> WHAT THE TASK REQUIRES
Check every line of the records below for the string "camera" and copy the ones that have it.

*** Begin section ***

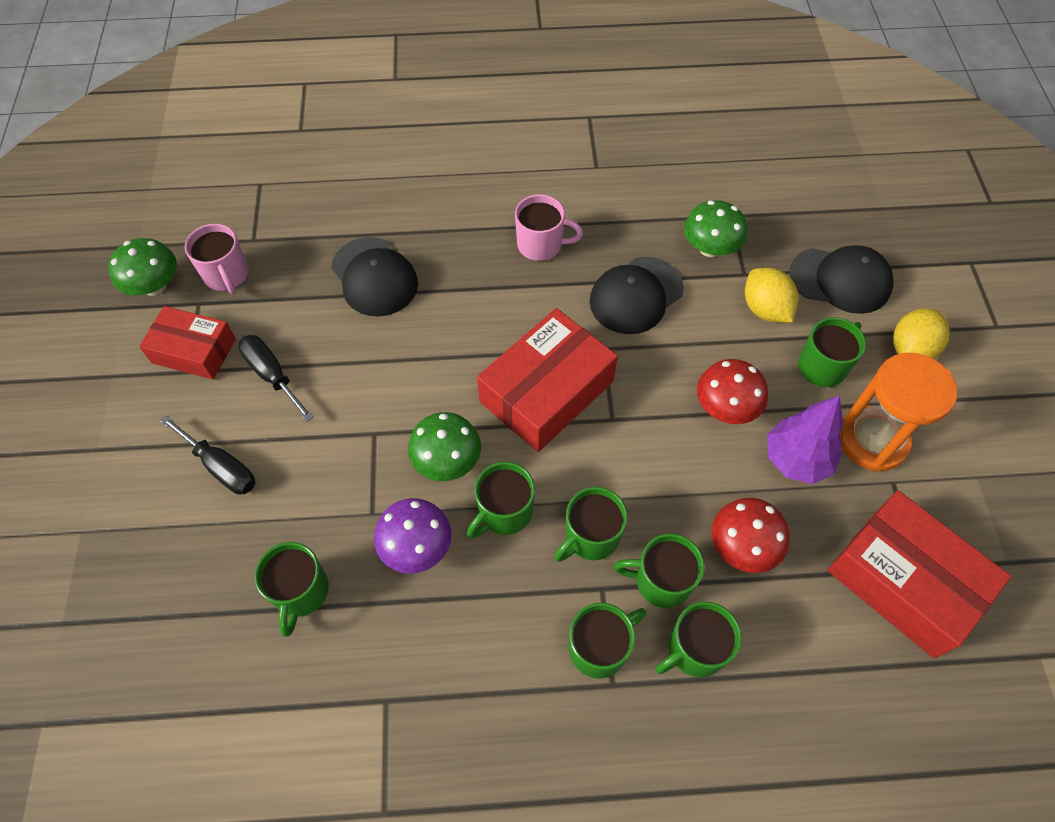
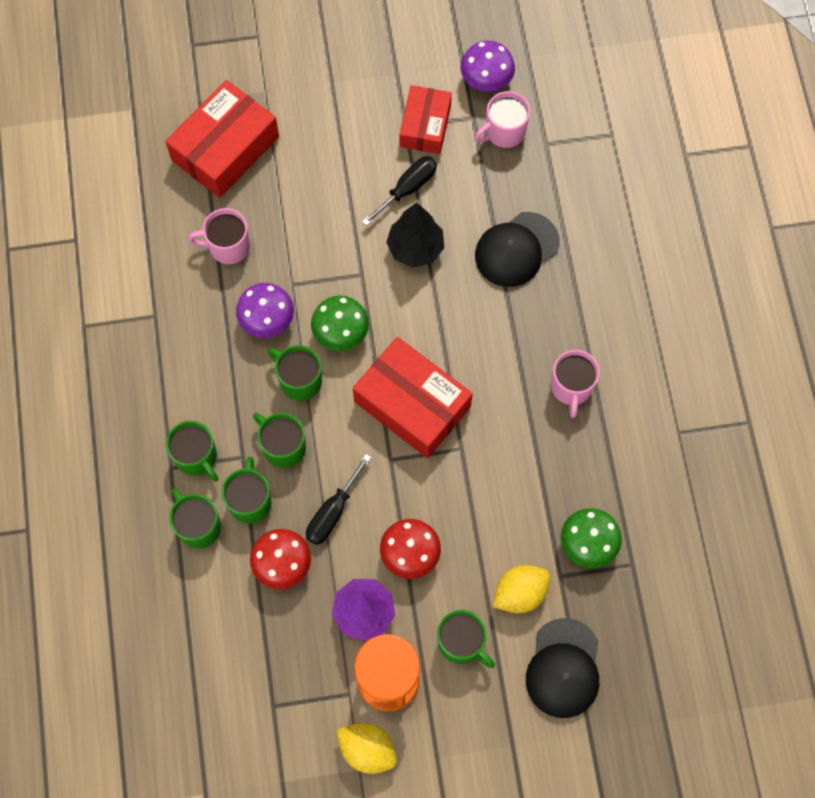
camera: 85 degrees right, 10 degrees up
green mushroom [108,238,177,296] -> purple mushroom [461,41,515,92]
black screwdriver [160,415,256,494] -> black screwdriver moved to [306,454,372,545]
green mug [255,542,329,636] -> pink mug [188,208,250,264]
black cap [590,257,684,334] -> none
red box [827,491,1011,659] -> red box moved to [165,80,279,198]
yellow lemon [893,308,950,359] -> yellow lemon moved to [337,723,397,774]
none -> black tree [386,203,444,268]

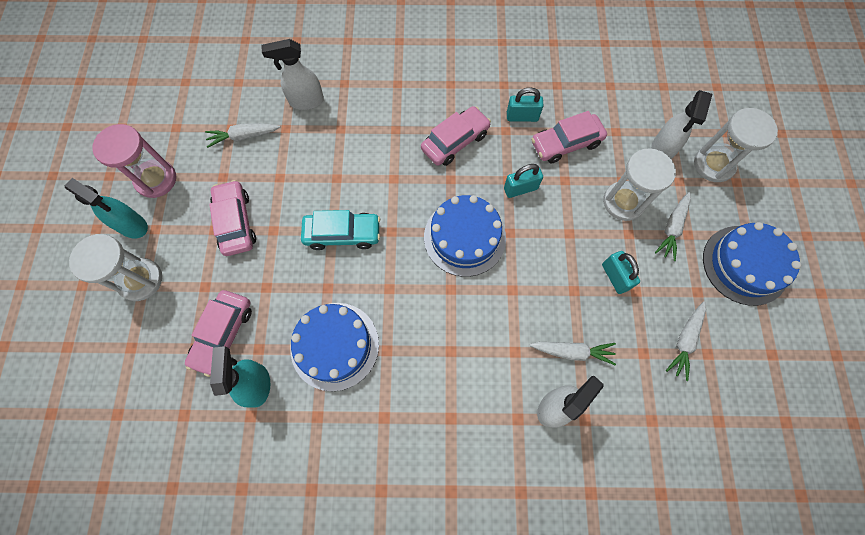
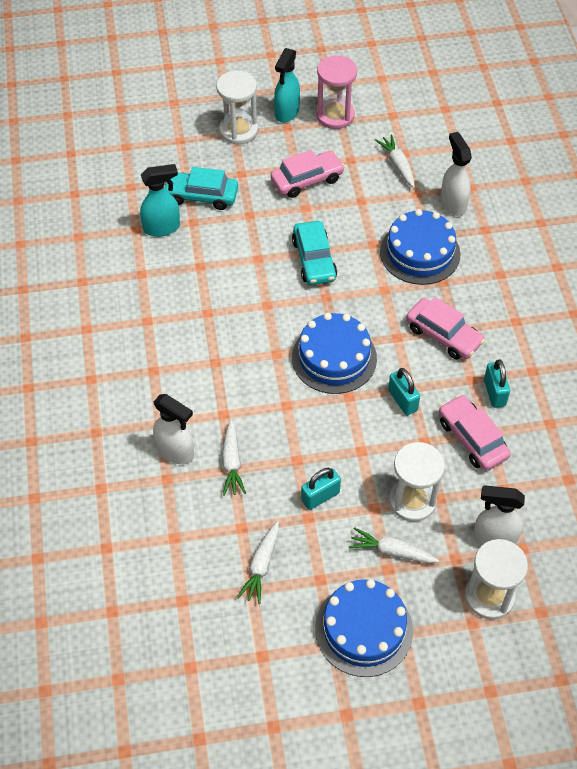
camera: 80 degrees right, 15 degrees down
pink car [185,290,252,377] -> turquoise car [164,167,238,210]
blue cake [291,303,379,391] -> blue cake moved to [380,209,461,285]
white carrot [666,301,706,381] -> white carrot turned 90 degrees counterclockwise [237,521,279,604]

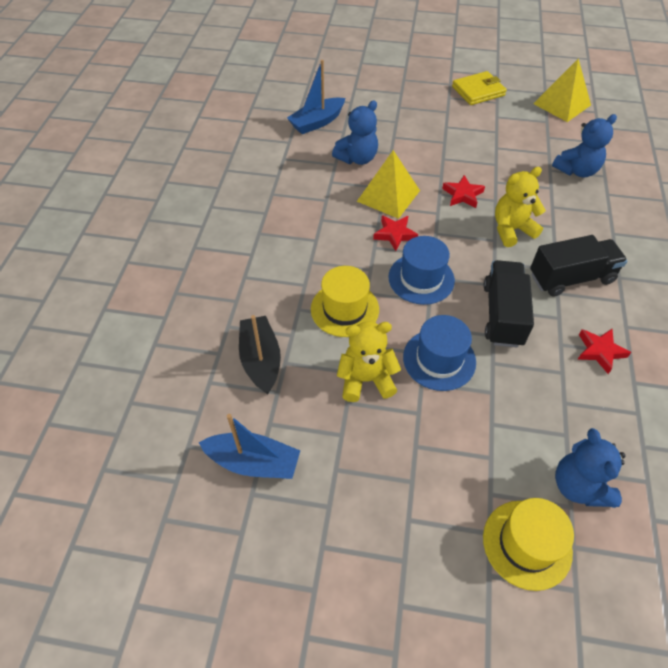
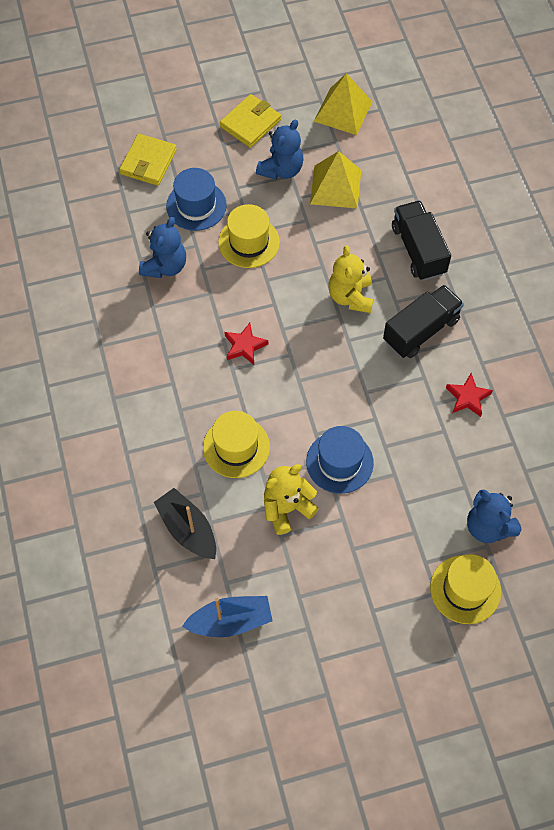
camera: 25 degrees left, 10 degrees up
blue boat [287,60,345,134] -> none
yellow pyramid [357,150,420,219] -> yellow pyramid moved to [310,151,361,209]
blue hat [388,236,455,305] -> blue hat moved to [166,168,227,231]
red star [442,175,485,208] -> none
black truck [483,260,534,348] -> black truck moved to [392,201,451,281]
yellow teddy bear [495,167,546,247] -> yellow teddy bear turned 45 degrees counterclockwise [328,245,374,313]
blue teddy bear [552,114,617,178] -> blue teddy bear moved to [256,119,303,180]
none -> yellow wallet [119,134,177,186]
none -> yellow hat [218,204,280,268]

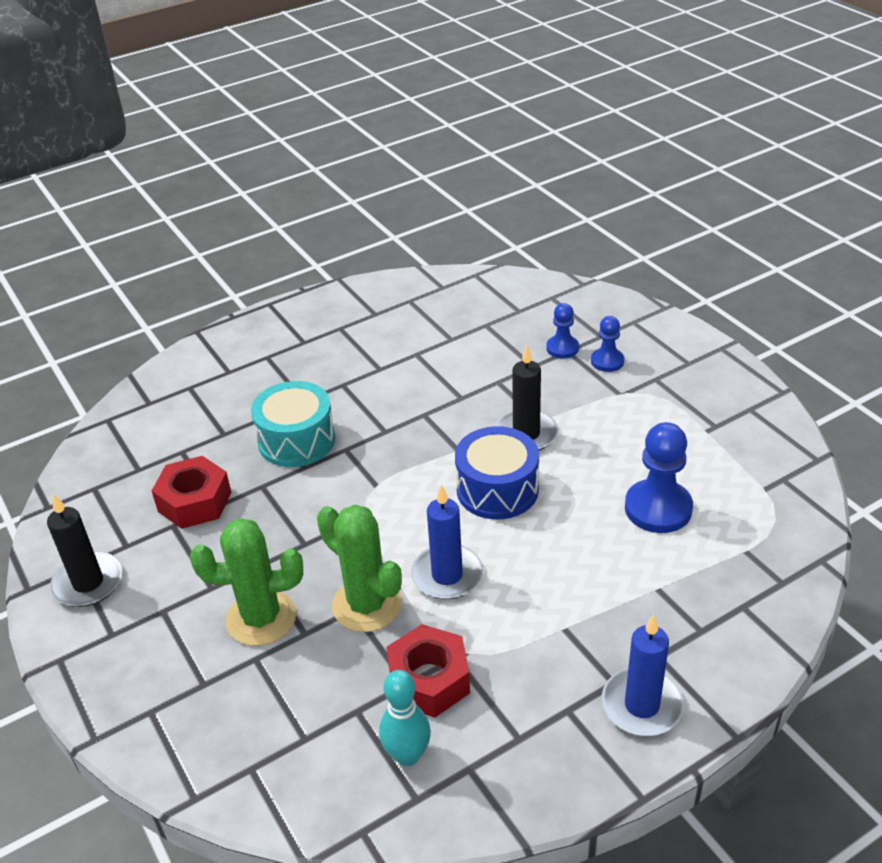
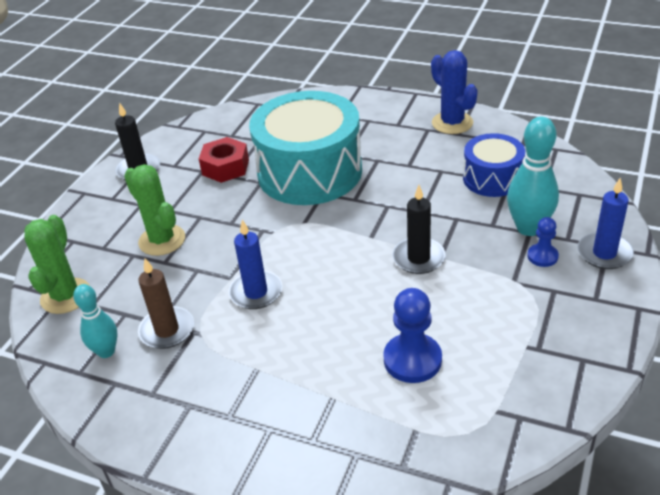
camera: 55 degrees right, 0 degrees up
turquoise drum [251,381,335,467] -> turquoise drum [249,91,362,205], size x1.86
green cactus [317,505,402,632] -> green cactus moved to [24,215,90,314]
red nut [386,624,470,717] -> brown candle [138,258,194,349]
blue drum [455,426,539,519] -> blue drum moved to [463,133,525,197]
blue pawn [546,303,579,358] -> turquoise bowling pin [507,117,559,236]
blue candle [602,614,684,736] -> blue candle moved to [577,178,634,269]
none -> blue cactus [431,50,478,134]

*** End section ***

> RESPONSE FOR THIS EXERCISE
camera: 85 degrees right, 10 degrees up
camera: 80 degrees right, 15 degrees down
camera: 25 degrees left, 10 degrees up
camera: 55 degrees right, 0 degrees up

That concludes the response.